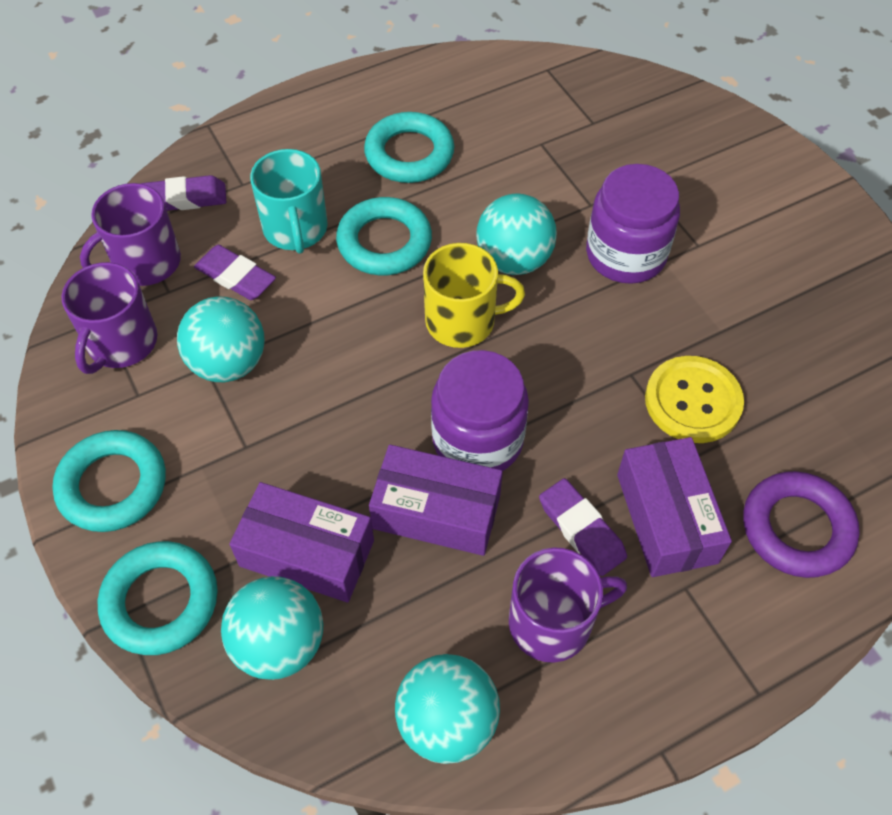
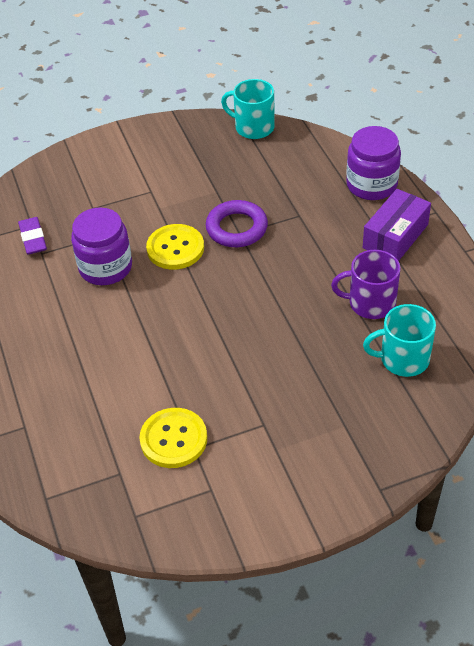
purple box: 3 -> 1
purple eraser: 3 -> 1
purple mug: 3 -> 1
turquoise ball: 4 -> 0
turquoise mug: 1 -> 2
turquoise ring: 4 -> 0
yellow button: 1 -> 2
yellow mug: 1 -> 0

==

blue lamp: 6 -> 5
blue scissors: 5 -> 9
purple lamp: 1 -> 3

--

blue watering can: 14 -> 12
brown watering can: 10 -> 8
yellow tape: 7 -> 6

PROBLEM DESCRIPTION:
Could you repeat exactly the lines above from the line with "turquoise ball: 4 -> 0" up to and including the line with "yellow mug: 1 -> 0", and only those?

RESPONSE TO THE TASK:
turquoise ball: 4 -> 0
turquoise mug: 1 -> 2
turquoise ring: 4 -> 0
yellow button: 1 -> 2
yellow mug: 1 -> 0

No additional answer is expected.